··· Exercise data ···

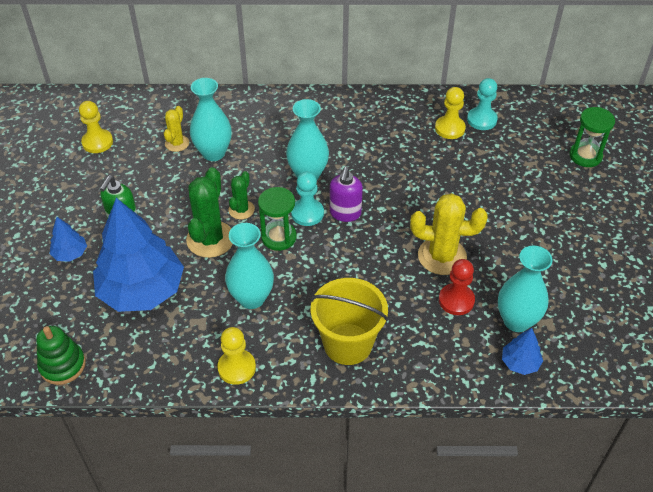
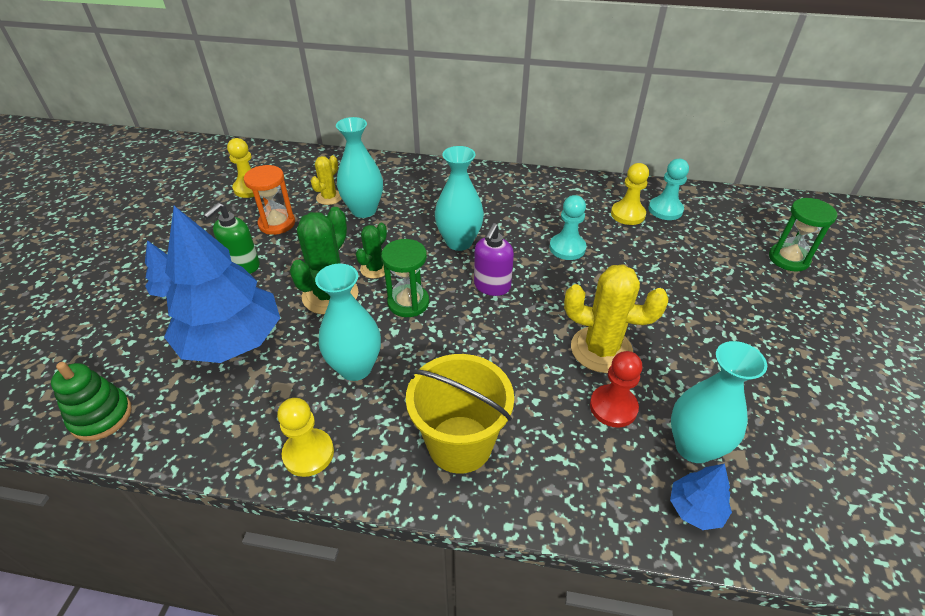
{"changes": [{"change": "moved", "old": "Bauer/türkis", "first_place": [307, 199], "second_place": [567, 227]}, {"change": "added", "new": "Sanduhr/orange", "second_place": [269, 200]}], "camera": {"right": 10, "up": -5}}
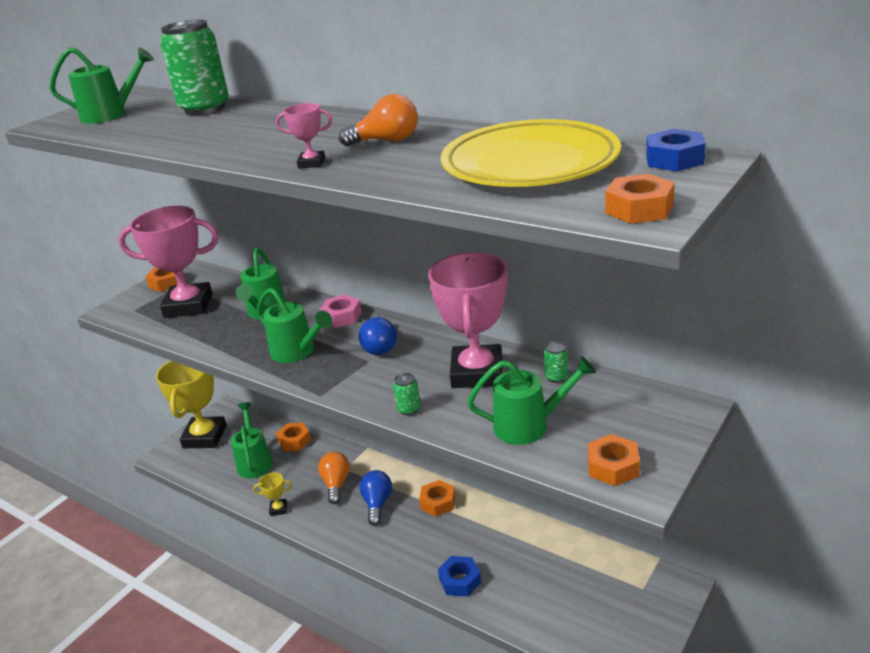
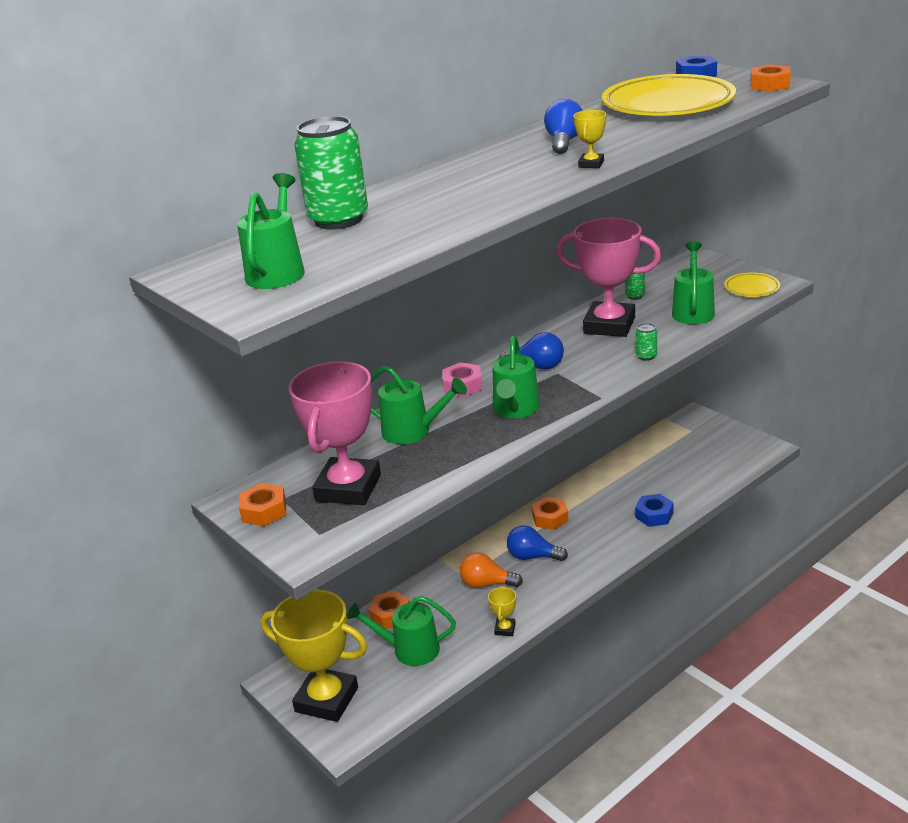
{"changes": [{"change": "recoloured", "old": "Glühbirne/orange", "new": "Glühbirne/blau", "first_place": [378, 120], "second_place": [563, 126]}, {"change": "recoloured", "old": "Pokal/rosa", "new": "Pokal/gelb", "first_place": [304, 135], "second_place": [589, 139]}, {"change": "turned", "old": "Gießkanne/grün", "first_place": [294, 325], "second_place": [516, 377], "degrees": 135}, {"change": "replaced", "old": "Sechskantmutter/orange", "new": "Teller/gelb", "first_place": [614, 460], "second_place": [752, 284]}], "camera": {"right": -75, "up": 0}}
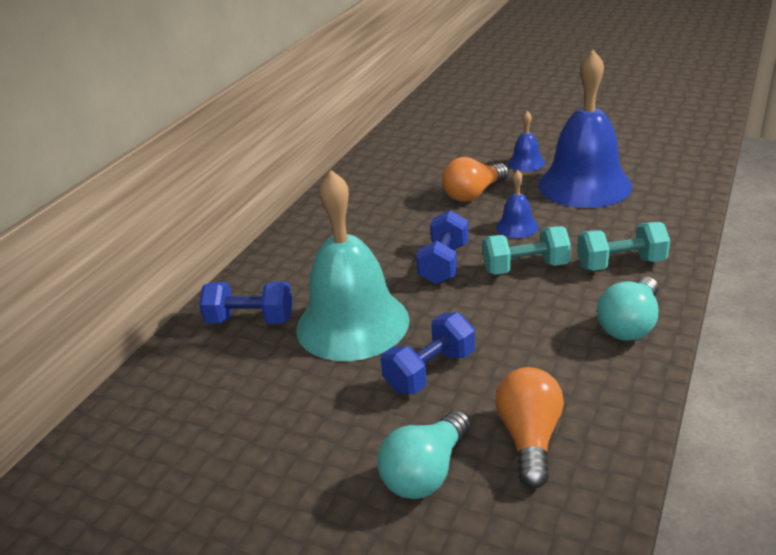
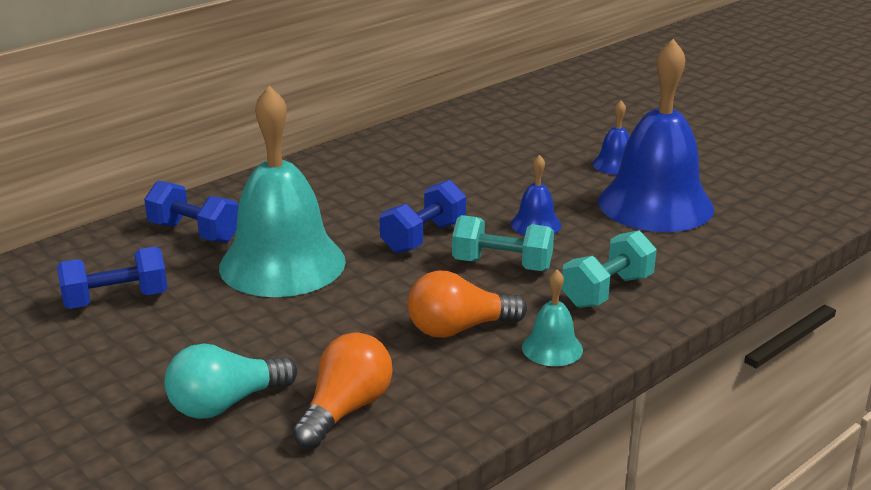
{"changes": [{"change": "moved", "old": "Glühbirne/orange", "first_place": [475, 179], "second_place": [467, 304]}, {"change": "turned", "old": "Hantel/türkis", "first_place": [623, 246], "second_place": [609, 269], "degrees": -60}, {"change": "replaced", "old": "Glühbirne/türkis", "new": "Glocke/türkis", "first_place": [628, 309], "second_place": [552, 318]}, {"change": "moved", "old": "Hantel/blau", "first_place": [428, 353], "second_place": [112, 277]}], "camera": {"right": 20, "up": -5}}
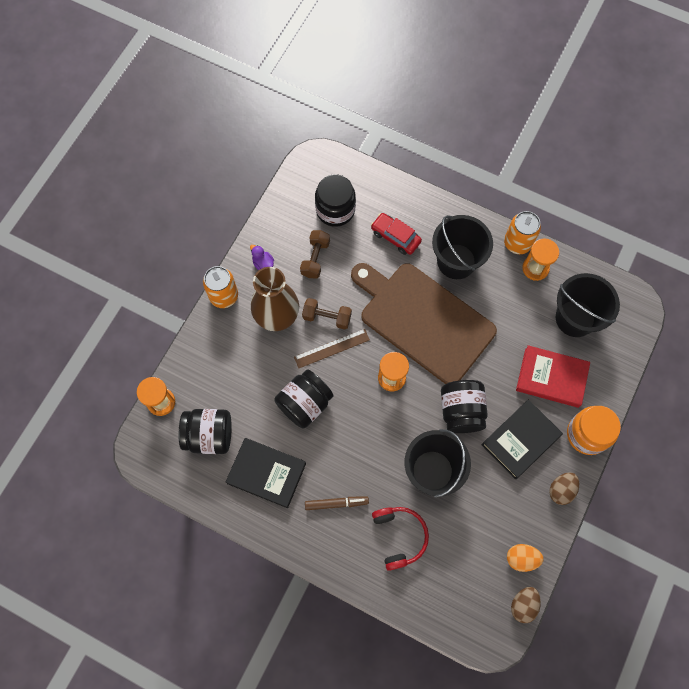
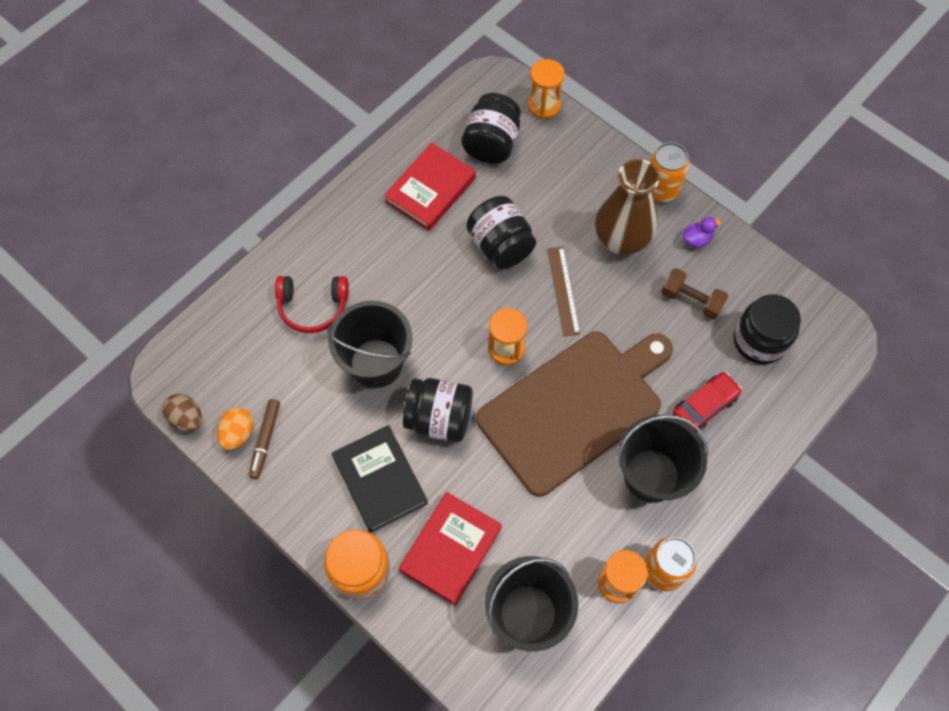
{"changes": [{"change": "removed", "old": "Hantel/braun", "first_place": [327, 313]}, {"change": "recoloured", "old": "Buch/schwarz", "new": "Buch/rot", "first_place": [266, 473], "second_place": [430, 187]}, {"change": "removed", "old": "Ei/braun", "first_place": [564, 488]}, {"change": "moved", "old": "Filzstift/braun", "first_place": [337, 503], "second_place": [264, 439]}], "camera": {"right": 105, "up": -5}}
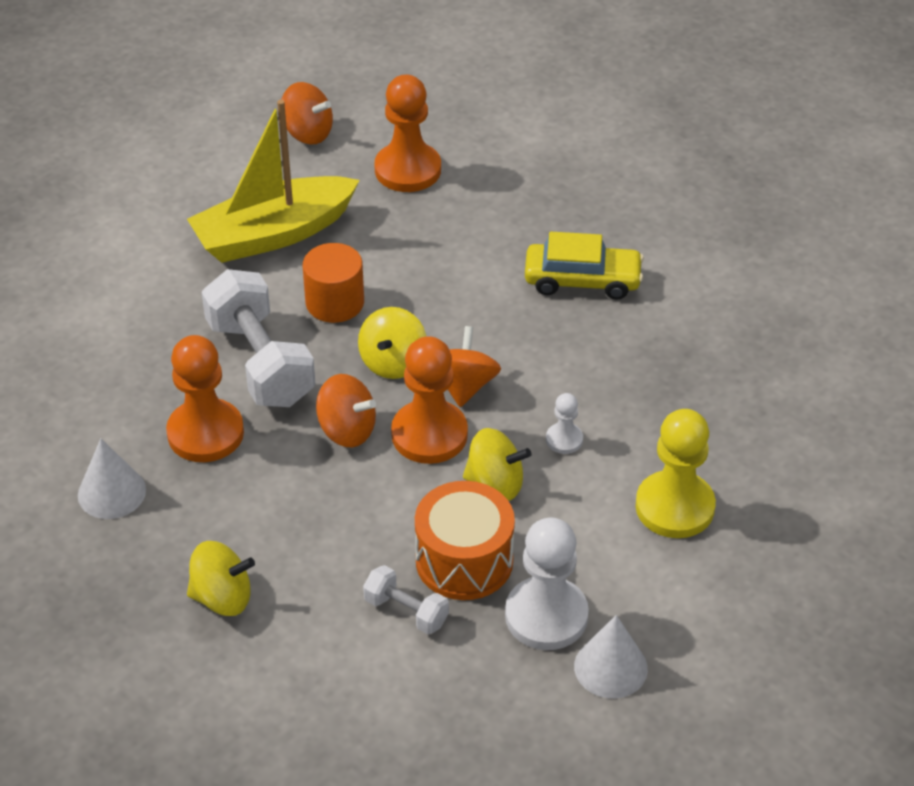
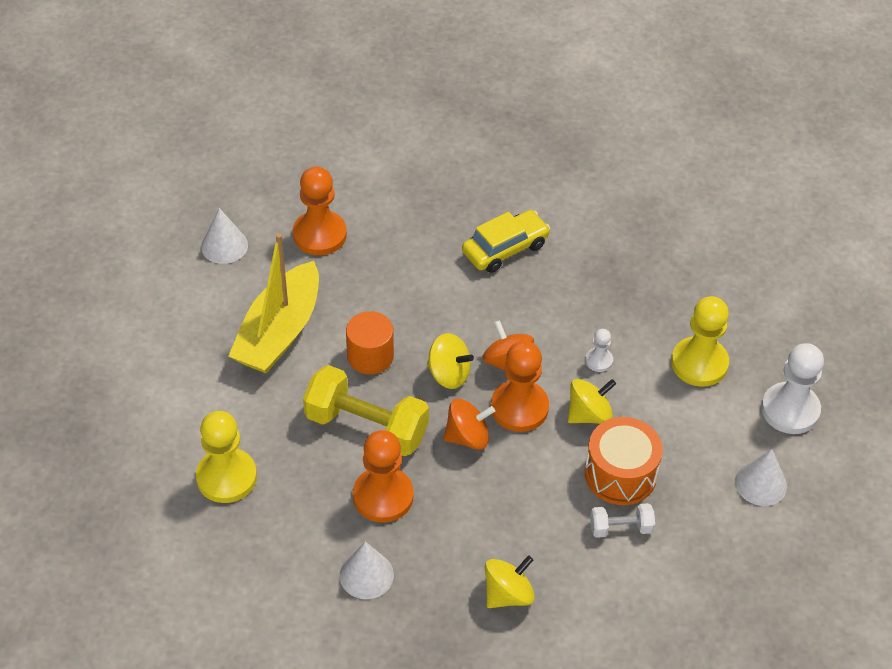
{"changes": [{"change": "replaced", "old": "Kreisel/orange", "new": "Kegel/weiß", "first_place": [307, 113], "second_place": [224, 236]}, {"change": "recoloured", "old": "Hantel/weiß", "new": "Hantel/gelb", "first_place": [258, 338], "second_place": [366, 410]}, {"change": "turned", "old": "Kreisel/gelb", "first_place": [392, 343], "second_place": [450, 361], "degrees": -45}, {"change": "moved", "old": "Bauer/weiß", "first_place": [547, 583], "second_place": [792, 388]}, {"change": "added", "new": "Bauer/gelb", "second_place": [226, 457]}], "camera": {"right": -40, "up": 5}}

···

> Brief
Set down the records exactly, without the pictures.

> Exercise solution
{"changes": [{"change": "moved", "old": "Bauer/türkis", "first_place": [307, 199], "second_place": [567, 227]}, {"change": "added", "new": "Sanduhr/orange", "second_place": [269, 200]}], "camera": {"right": 10, "up": -5}}
{"changes": [{"change": "recoloured", "old": "Glühbirne/orange", "new": "Glühbirne/blau", "first_place": [378, 120], "second_place": [563, 126]}, {"change": "recoloured", "old": "Pokal/rosa", "new": "Pokal/gelb", "first_place": [304, 135], "second_place": [589, 139]}, {"change": "turned", "old": "Gießkanne/grün", "first_place": [294, 325], "second_place": [516, 377], "degrees": 135}, {"change": "replaced", "old": "Sechskantmutter/orange", "new": "Teller/gelb", "first_place": [614, 460], "second_place": [752, 284]}], "camera": {"right": -75, "up": 0}}
{"changes": [{"change": "moved", "old": "Glühbirne/orange", "first_place": [475, 179], "second_place": [467, 304]}, {"change": "turned", "old": "Hantel/türkis", "first_place": [623, 246], "second_place": [609, 269], "degrees": -60}, {"change": "replaced", "old": "Glühbirne/türkis", "new": "Glocke/türkis", "first_place": [628, 309], "second_place": [552, 318]}, {"change": "moved", "old": "Hantel/blau", "first_place": [428, 353], "second_place": [112, 277]}], "camera": {"right": 20, "up": -5}}
{"changes": [{"change": "removed", "old": "Hantel/braun", "first_place": [327, 313]}, {"change": "recoloured", "old": "Buch/schwarz", "new": "Buch/rot", "first_place": [266, 473], "second_place": [430, 187]}, {"change": "removed", "old": "Ei/braun", "first_place": [564, 488]}, {"change": "moved", "old": "Filzstift/braun", "first_place": [337, 503], "second_place": [264, 439]}], "camera": {"right": 105, "up": -5}}
{"changes": [{"change": "replaced", "old": "Kreisel/orange", "new": "Kegel/weiß", "first_place": [307, 113], "second_place": [224, 236]}, {"change": "recoloured", "old": "Hantel/weiß", "new": "Hantel/gelb", "first_place": [258, 338], "second_place": [366, 410]}, {"change": "turned", "old": "Kreisel/gelb", "first_place": [392, 343], "second_place": [450, 361], "degrees": -45}, {"change": "moved", "old": "Bauer/weiß", "first_place": [547, 583], "second_place": [792, 388]}, {"change": "added", "new": "Bauer/gelb", "second_place": [226, 457]}], "camera": {"right": -40, "up": 5}}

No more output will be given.